## Dataset extract:
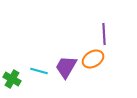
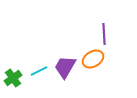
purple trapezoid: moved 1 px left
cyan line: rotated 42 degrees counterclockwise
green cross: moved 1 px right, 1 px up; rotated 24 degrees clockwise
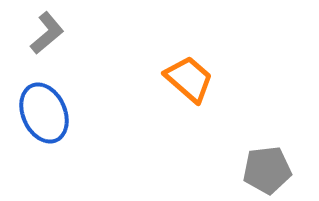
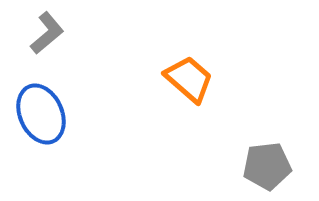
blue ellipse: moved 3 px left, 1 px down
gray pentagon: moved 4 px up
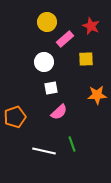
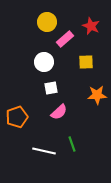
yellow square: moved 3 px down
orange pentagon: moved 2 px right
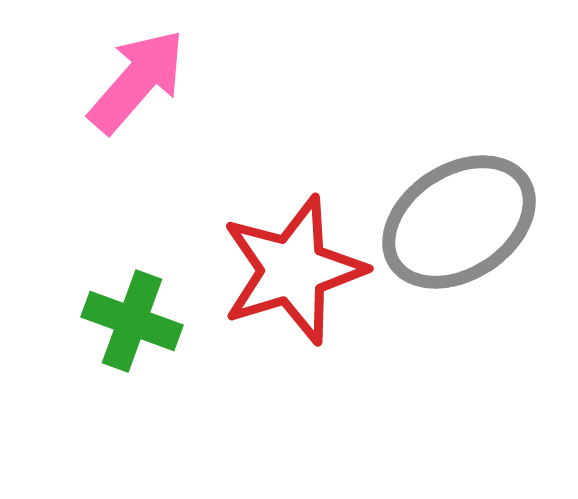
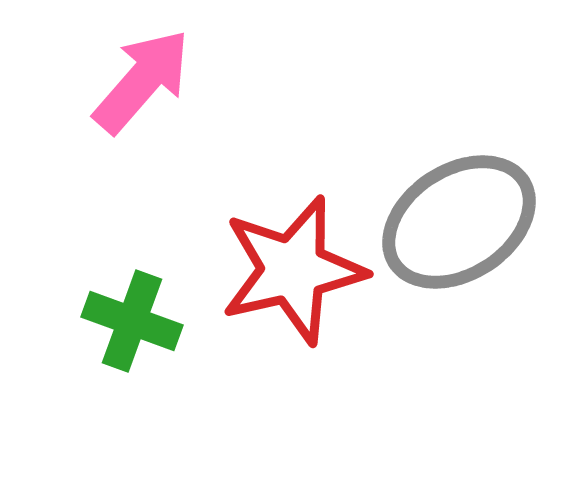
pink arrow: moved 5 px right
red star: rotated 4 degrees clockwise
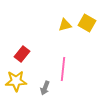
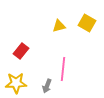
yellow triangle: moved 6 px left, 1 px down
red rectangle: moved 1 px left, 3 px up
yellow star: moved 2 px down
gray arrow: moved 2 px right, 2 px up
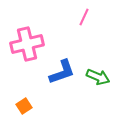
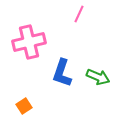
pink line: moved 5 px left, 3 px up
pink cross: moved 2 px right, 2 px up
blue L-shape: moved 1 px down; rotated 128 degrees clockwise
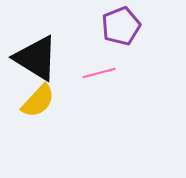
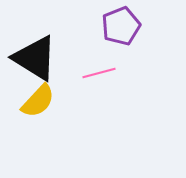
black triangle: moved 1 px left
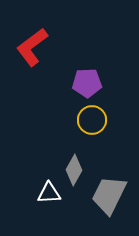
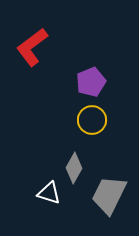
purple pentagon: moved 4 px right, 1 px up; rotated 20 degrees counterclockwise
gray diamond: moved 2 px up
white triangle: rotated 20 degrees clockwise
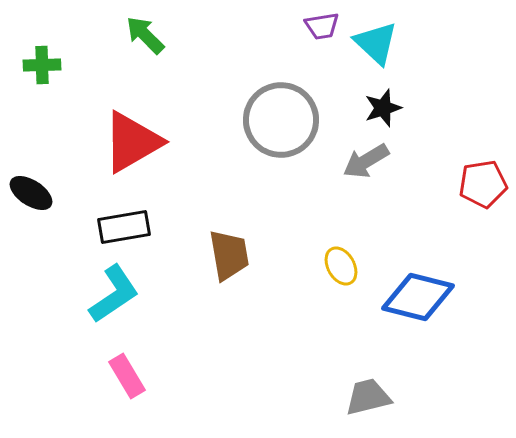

## Task item:
What is needed is an exact copy of each line from the top of the data above through the line containing "black triangle: moved 1 px left", with no pictures.

## Solution for this exercise:
purple trapezoid: moved 1 px left
cyan line: rotated 42 degrees counterclockwise
green cross: moved 1 px right, 1 px up; rotated 24 degrees clockwise
blue ellipse: moved 3 px left, 1 px down
gray pentagon: moved 4 px up
yellow square: moved 3 px down
orange pentagon: moved 2 px right
pink arrow: moved 5 px right
red star: rotated 4 degrees clockwise
yellow triangle: moved 6 px left, 1 px down
red rectangle: moved 1 px left, 3 px up
yellow star: moved 2 px down
gray arrow: moved 2 px right, 2 px up
pink line: moved 5 px left, 3 px up
pink cross: moved 2 px right, 2 px up
blue L-shape: moved 1 px down; rotated 128 degrees clockwise
black triangle: moved 1 px left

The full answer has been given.